Given entries:
--- --- ---

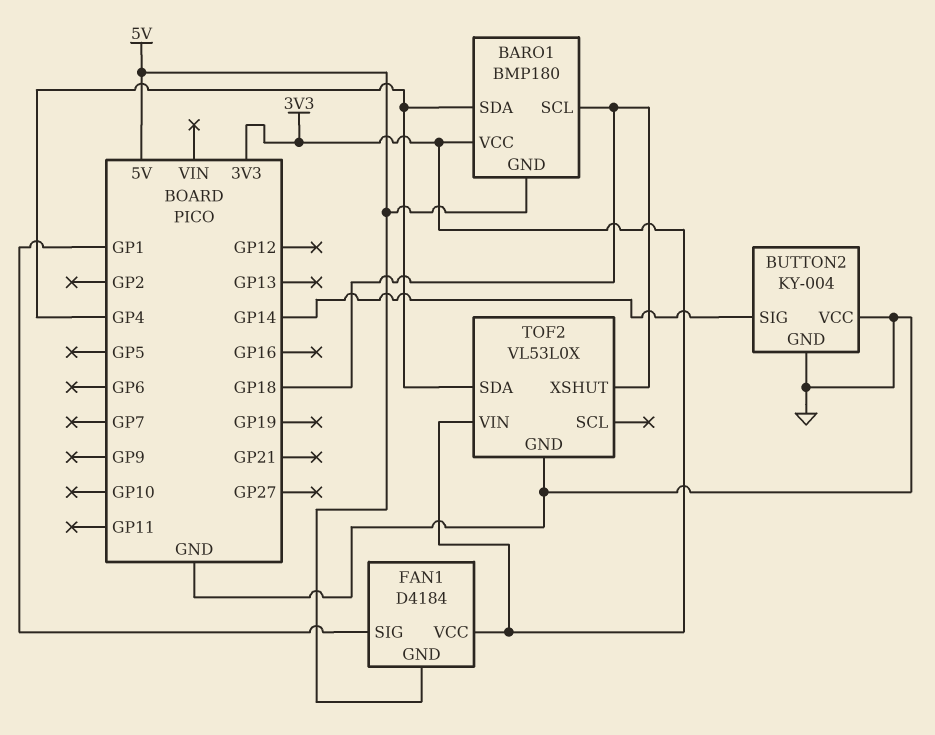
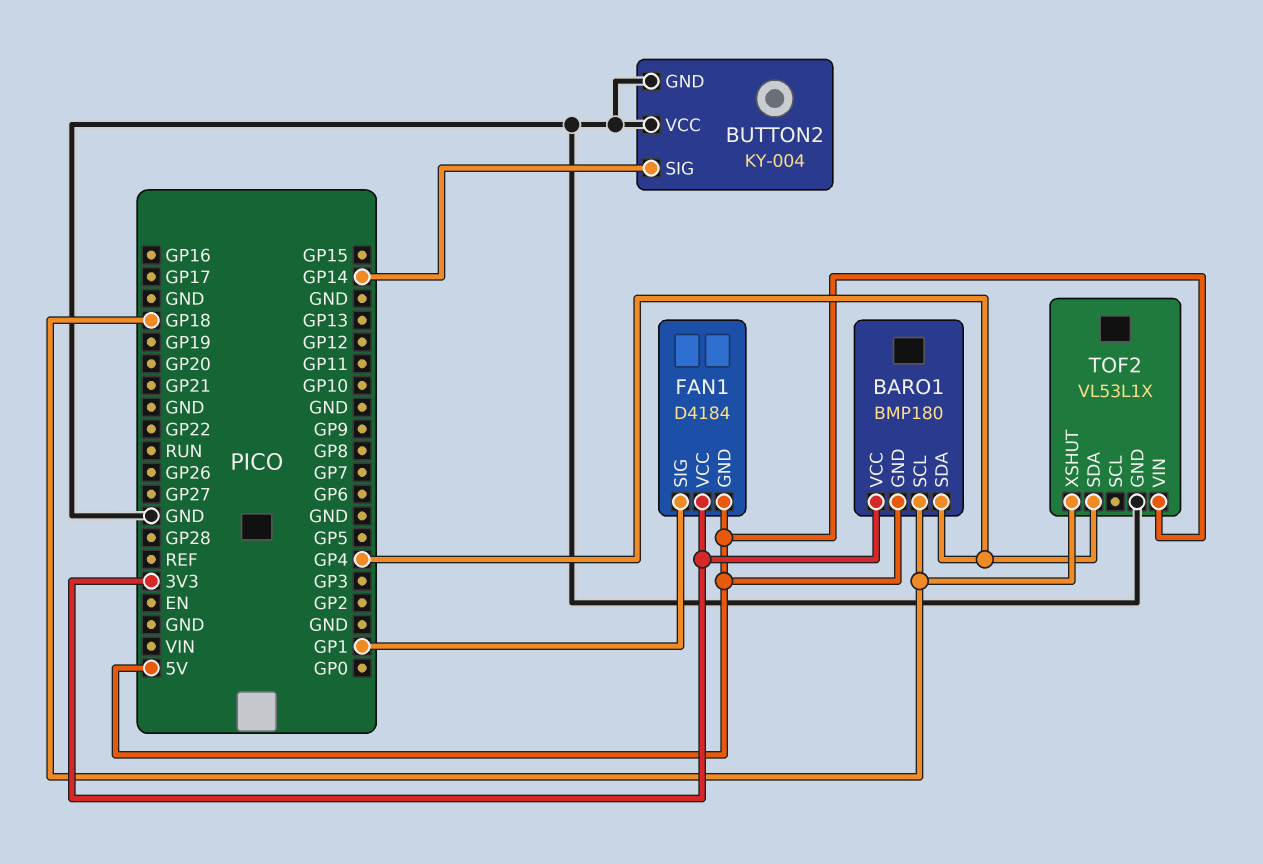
TOF2: VL53L0X -> VL53L1X
TOF2 pin VIN: 3V3 -> 5V

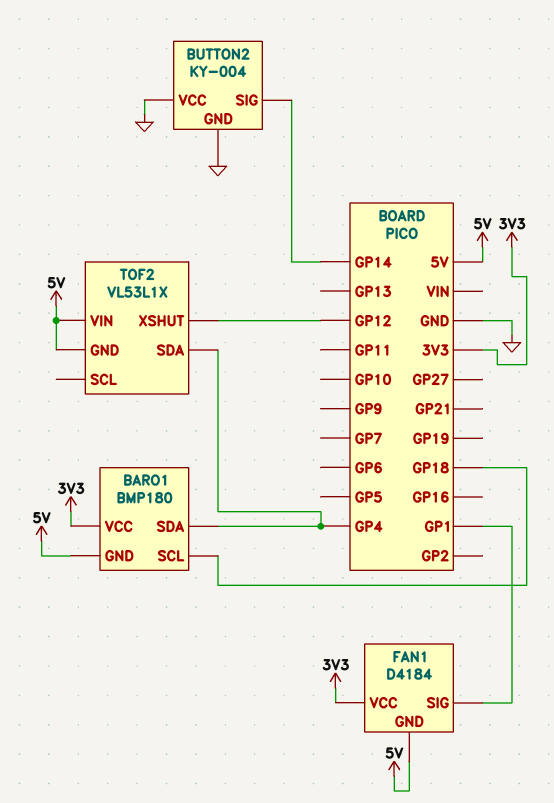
TOF2 pin GND: GND -> 5V
TOF2 pin XSHUT: GP18 -> GP12

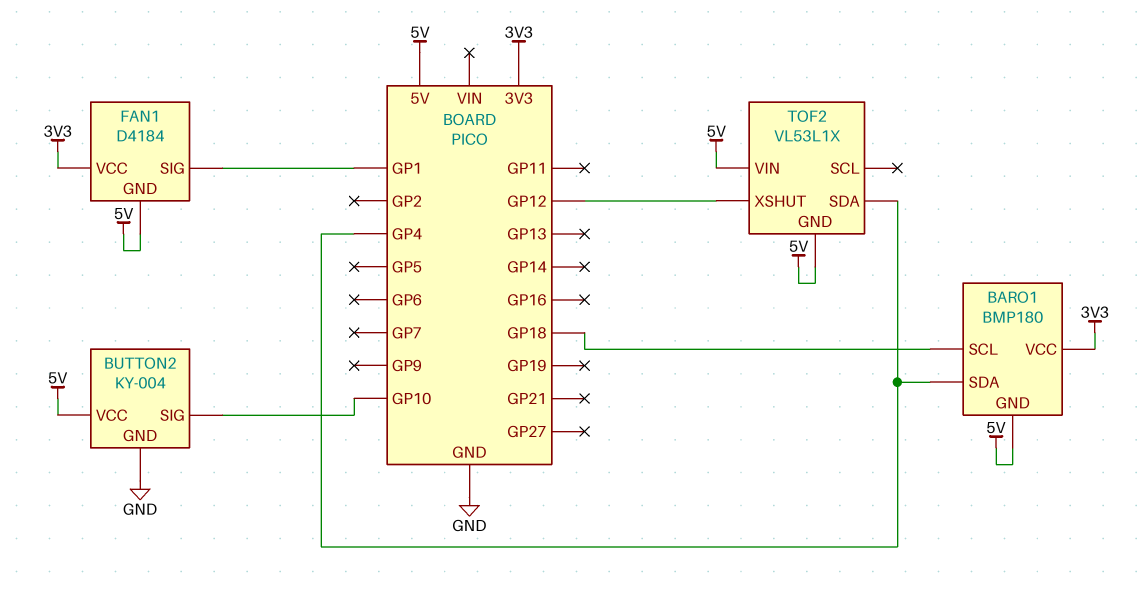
BUTTON2 pin SIG: GP14 -> GP10
BUTTON2 pin VCC: GND -> 5V

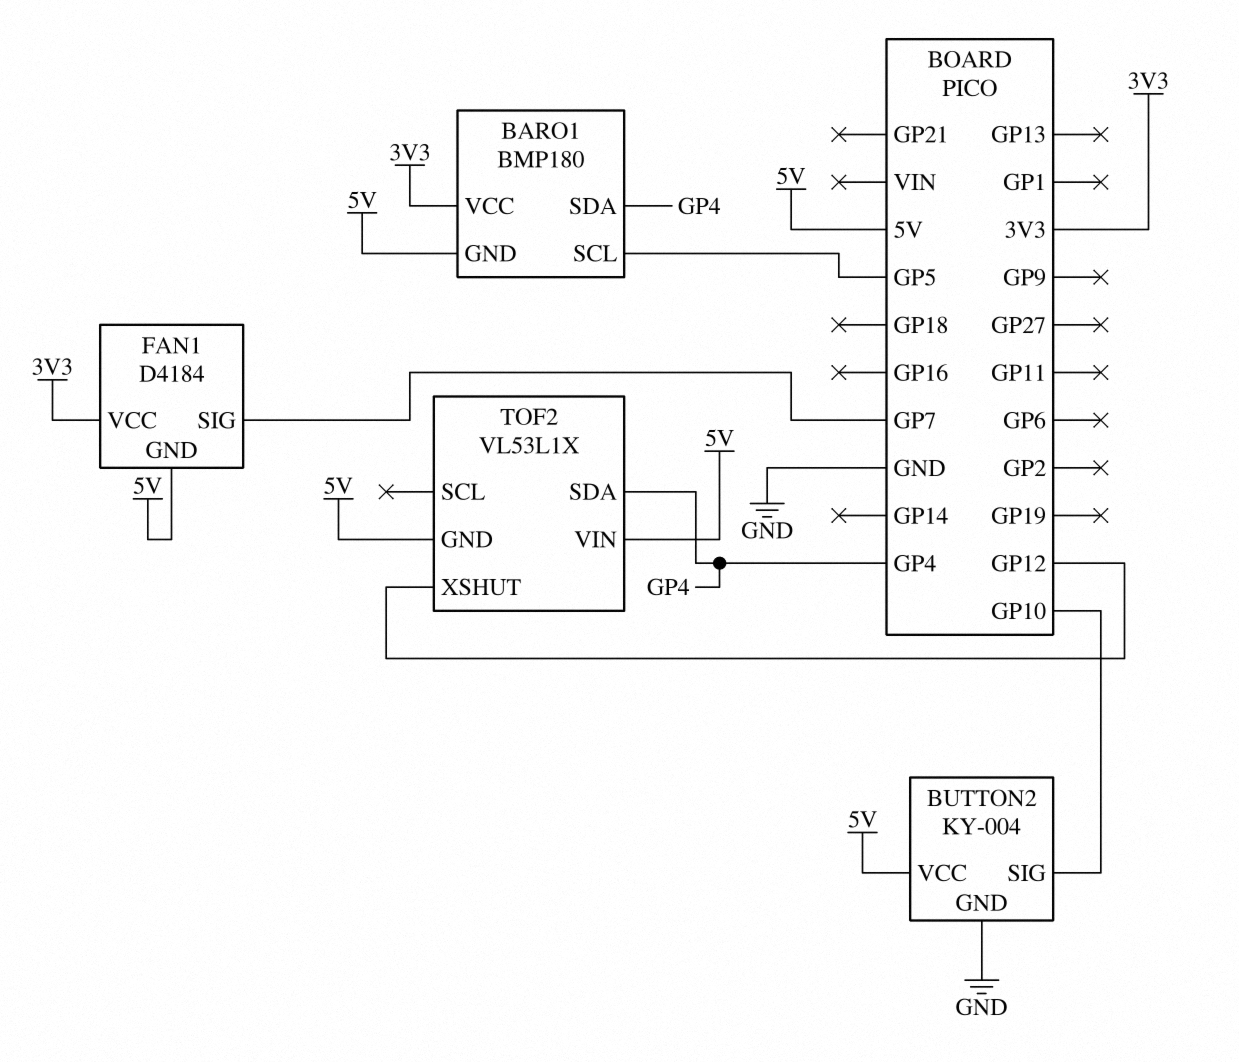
BARO1 pin SCL: GP18 -> GP5
FAN1 pin SIG: GP1 -> GP7

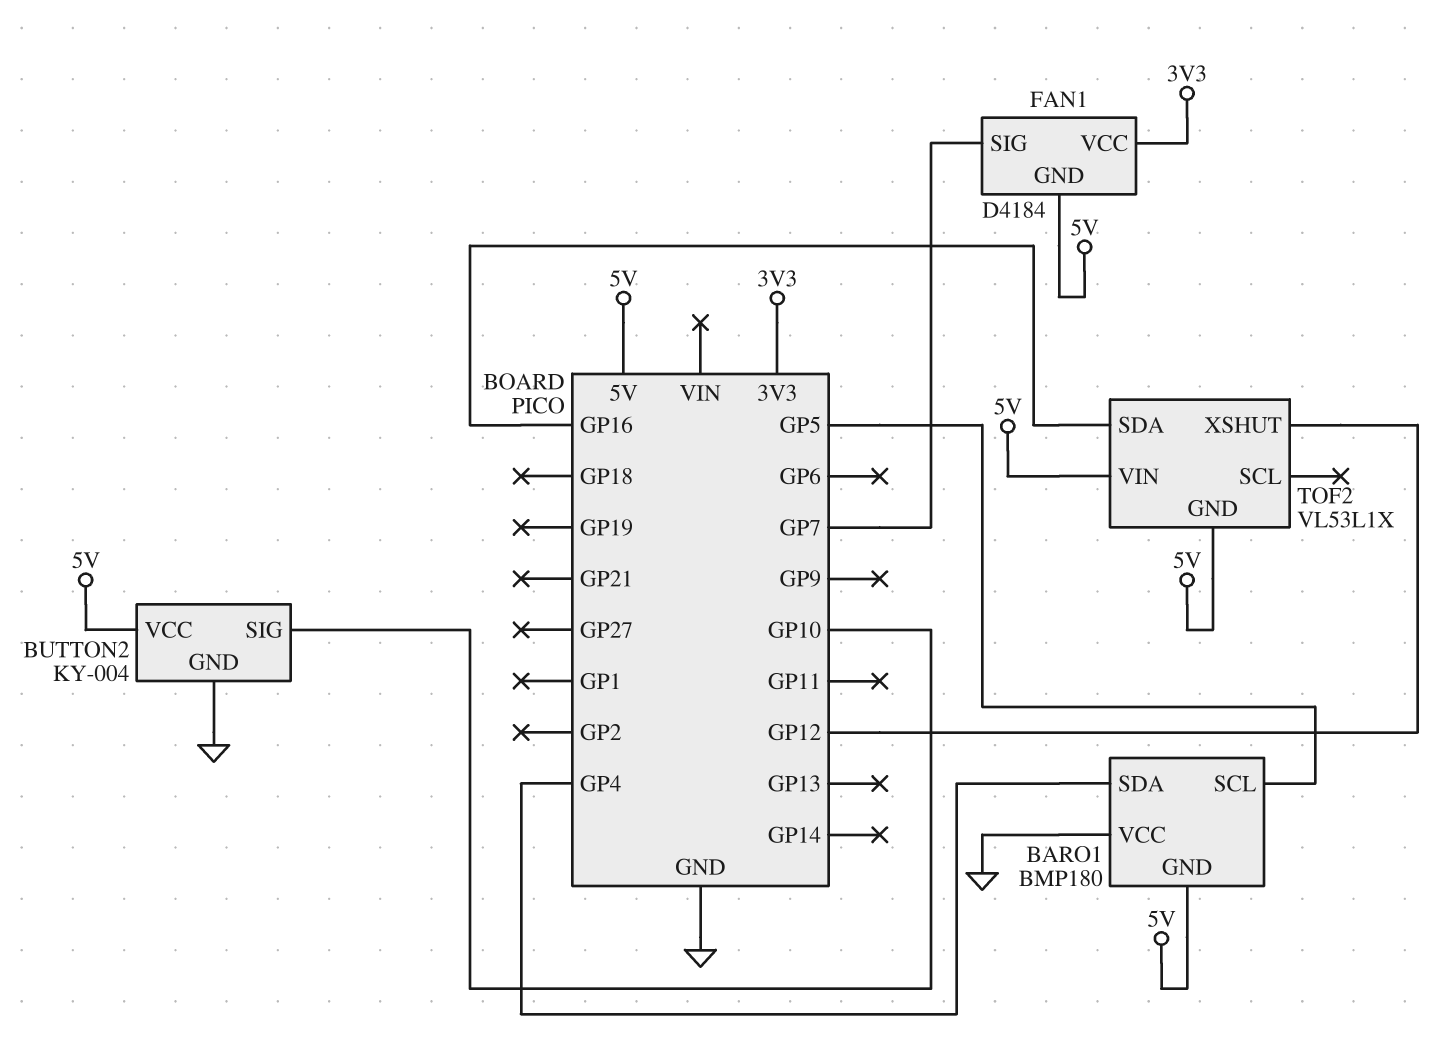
BARO1 pin VCC: 3V3 -> GND
TOF2 pin SDA: GP4 -> GP16

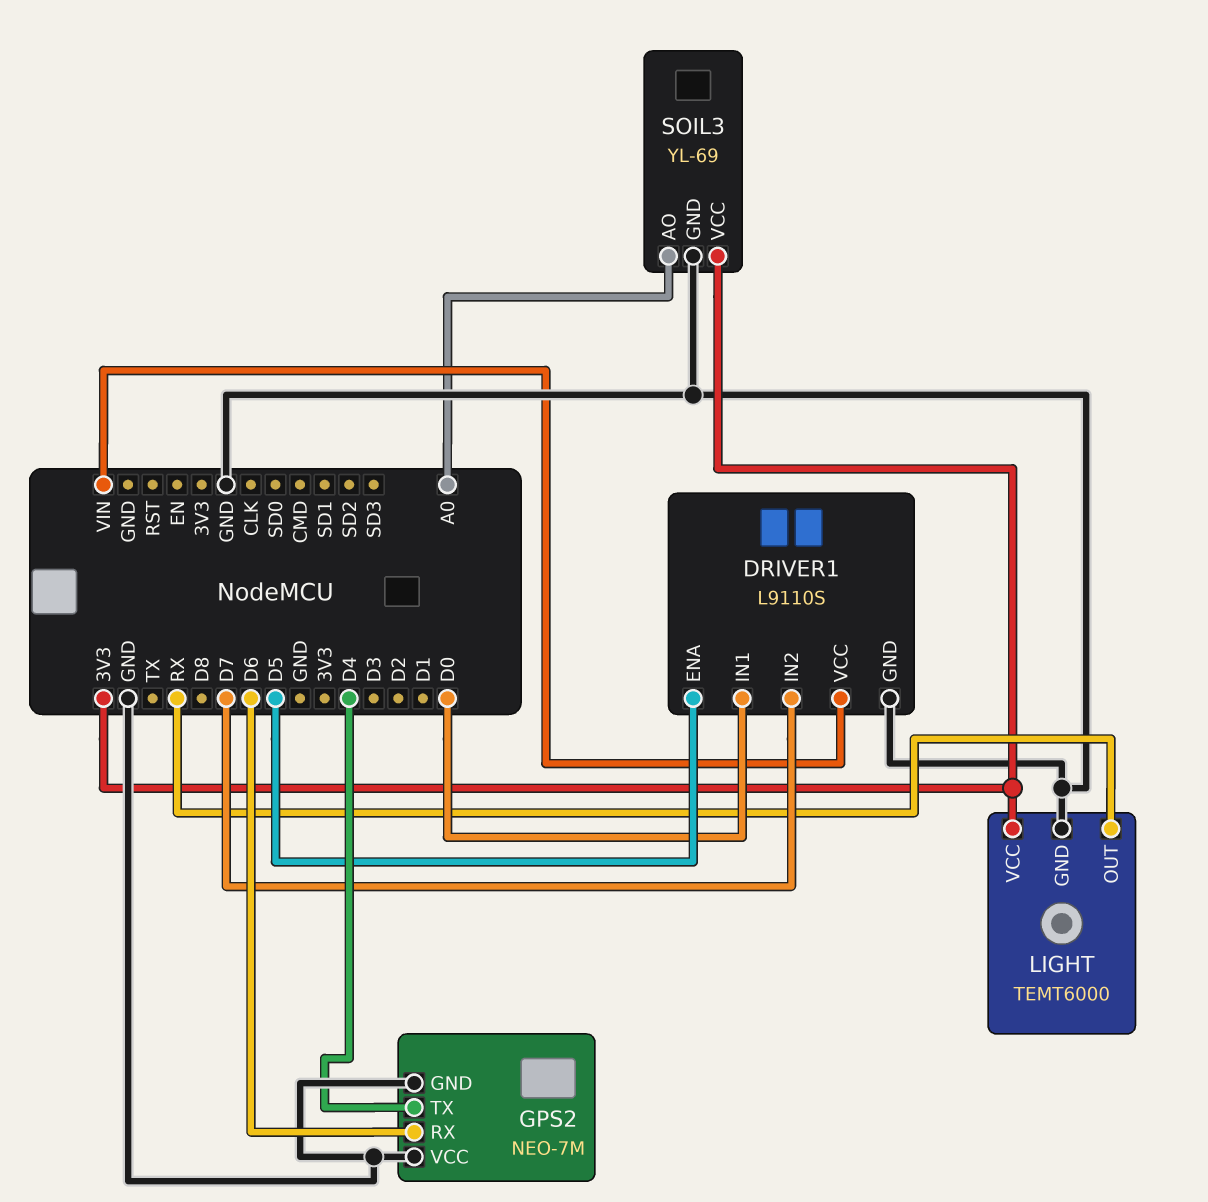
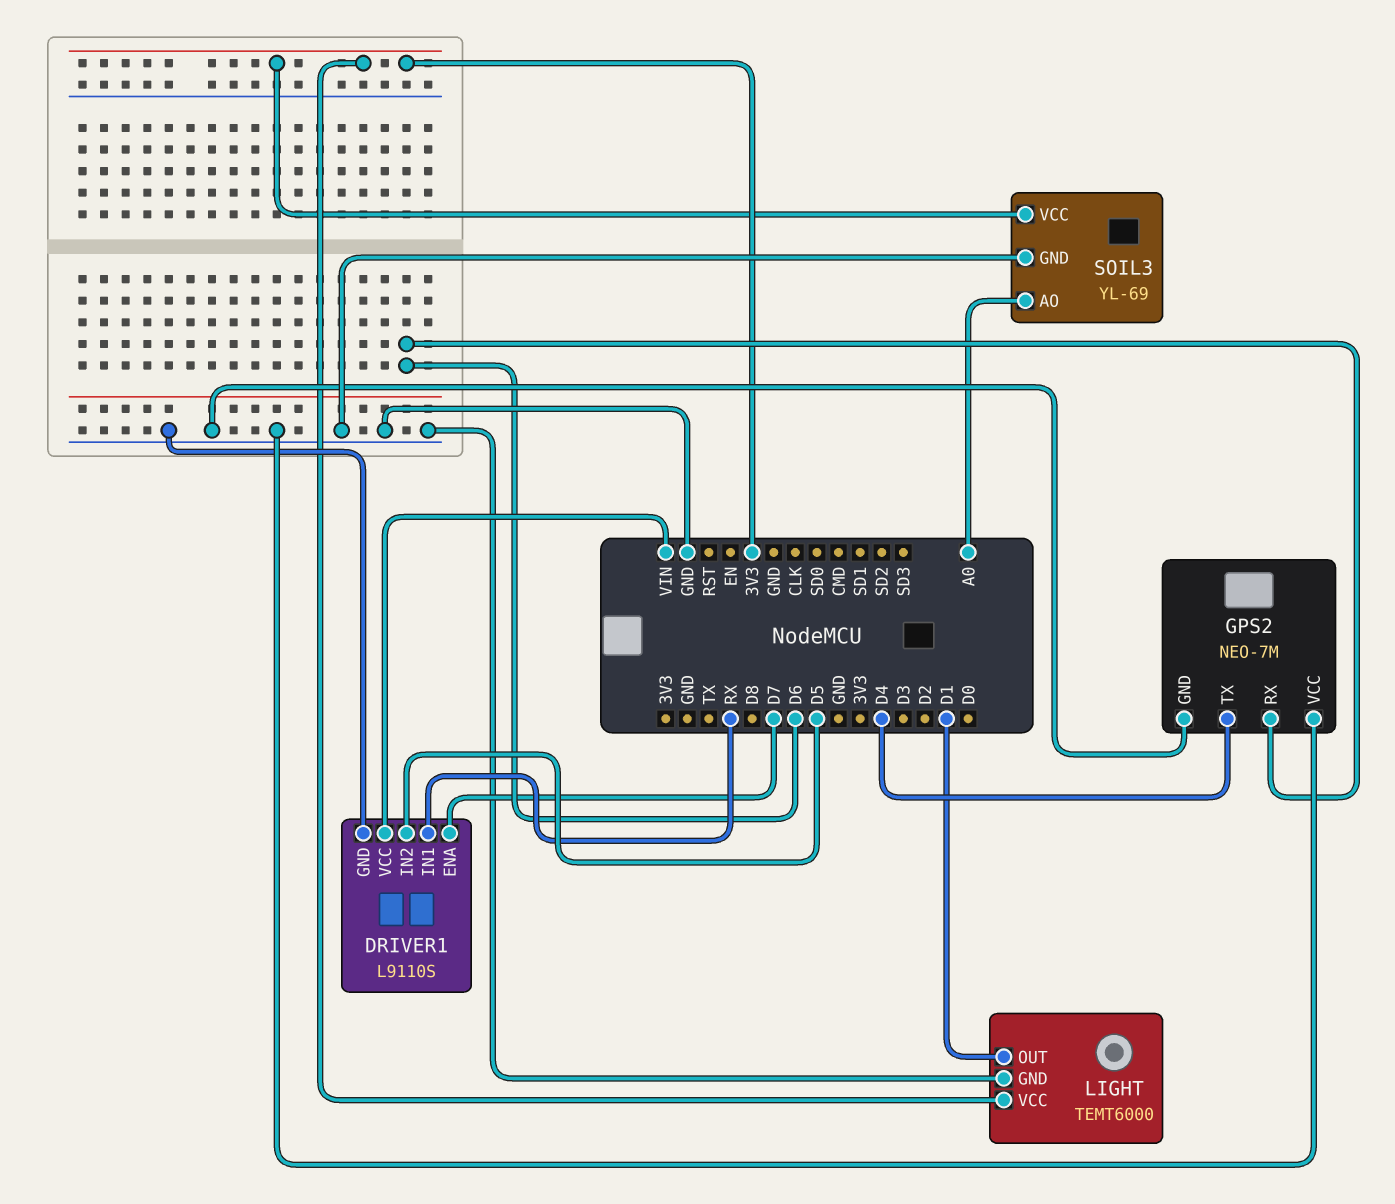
DRIVER1 pin ENA: D5 -> D7
DRIVER1 pin IN1: D0 -> RX
DRIVER1 pin IN2: D7 -> D5
LIGHT pin OUT: RX -> D1

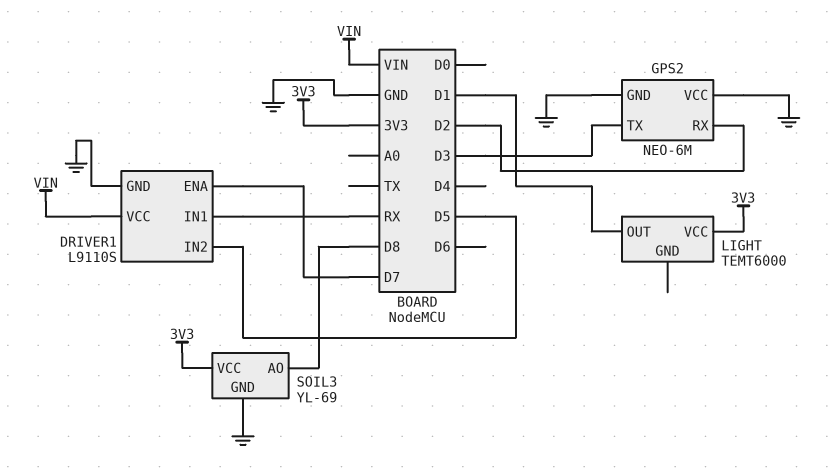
GPS2: NEO-7M -> NEO-6M
GPS2 pin RX: D6 -> D2
GPS2 pin TX: D4 -> D3
LIGHT pin GND: GND -> none
SOIL3 pin AO: A0 -> D8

--- --- ---

Problem to solve:
After reading the records above, give the number of lines that include "LIGHT", and add nothing else.

Solution:
2